> _Your task_: Copy all the entries word for word, but omit the pictures.

> _Before-and-after object lists_:
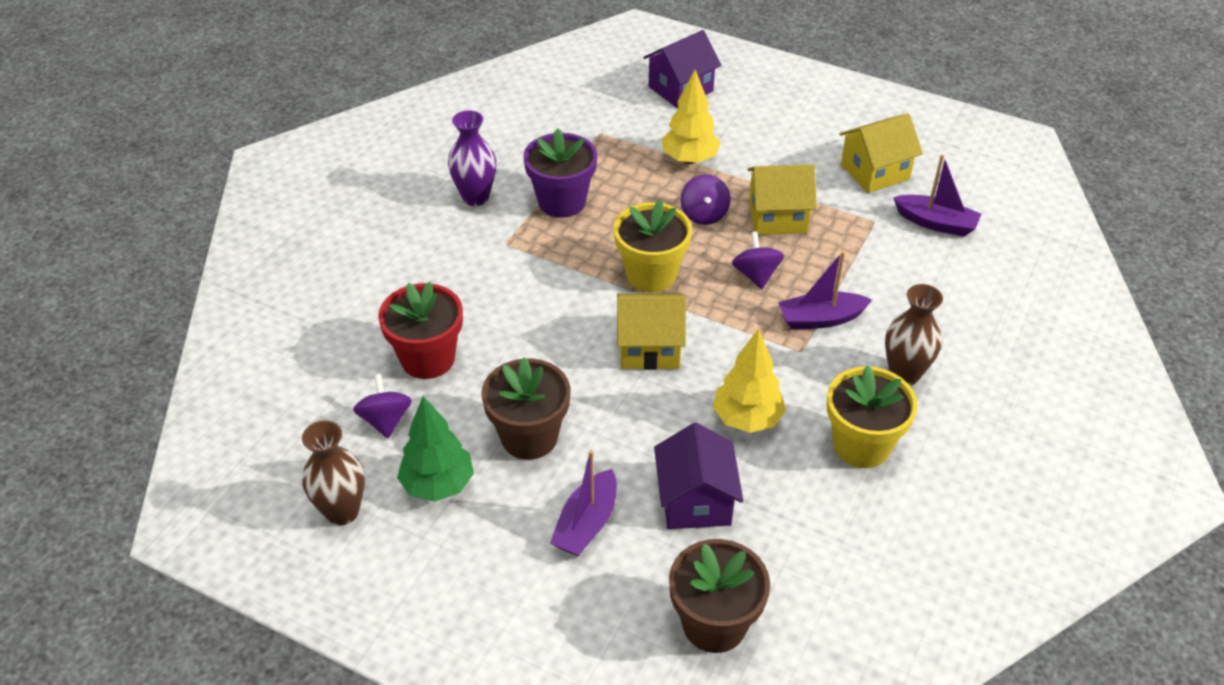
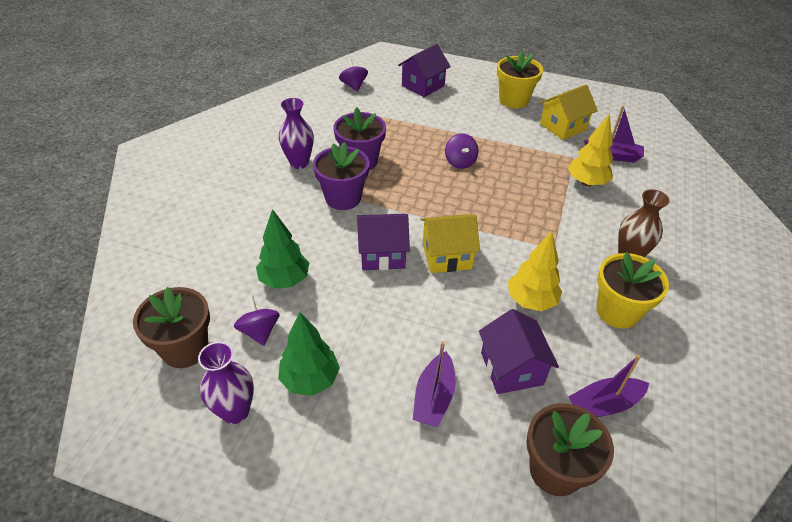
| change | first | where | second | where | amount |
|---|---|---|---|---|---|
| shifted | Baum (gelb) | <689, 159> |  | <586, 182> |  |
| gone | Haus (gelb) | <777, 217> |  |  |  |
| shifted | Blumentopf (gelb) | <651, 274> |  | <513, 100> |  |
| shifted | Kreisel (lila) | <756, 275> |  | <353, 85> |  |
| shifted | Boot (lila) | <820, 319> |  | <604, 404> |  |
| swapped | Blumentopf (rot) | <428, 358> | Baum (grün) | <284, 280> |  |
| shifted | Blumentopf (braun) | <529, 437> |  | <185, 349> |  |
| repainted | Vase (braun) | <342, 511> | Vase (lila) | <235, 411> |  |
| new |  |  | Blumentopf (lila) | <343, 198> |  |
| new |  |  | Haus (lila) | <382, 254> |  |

> _Your response_:
| change | first | where | second | where | amount |
|---|---|---|---|---|---|
| shifted | Baum (gelb) | <689, 159> |  | <586, 182> |  |
| gone | Haus (gelb) | <777, 217> |  |  |  |
| shifted | Blumentopf (gelb) | <651, 274> |  | <513, 100> |  |
| shifted | Kreisel (lila) | <756, 275> |  | <353, 85> |  |
| shifted | Boot (lila) | <820, 319> |  | <604, 404> |  |
| swapped | Blumentopf (rot) | <428, 358> | Baum (grün) | <284, 280> |  |
| shifted | Blumentopf (braun) | <529, 437> |  | <185, 349> |  |
| repainted | Vase (braun) | <342, 511> | Vase (lila) | <235, 411> |  |
| new |  |  | Blumentopf (lila) | <343, 198> |  |
| new |  |  | Haus (lila) | <382, 254> |  |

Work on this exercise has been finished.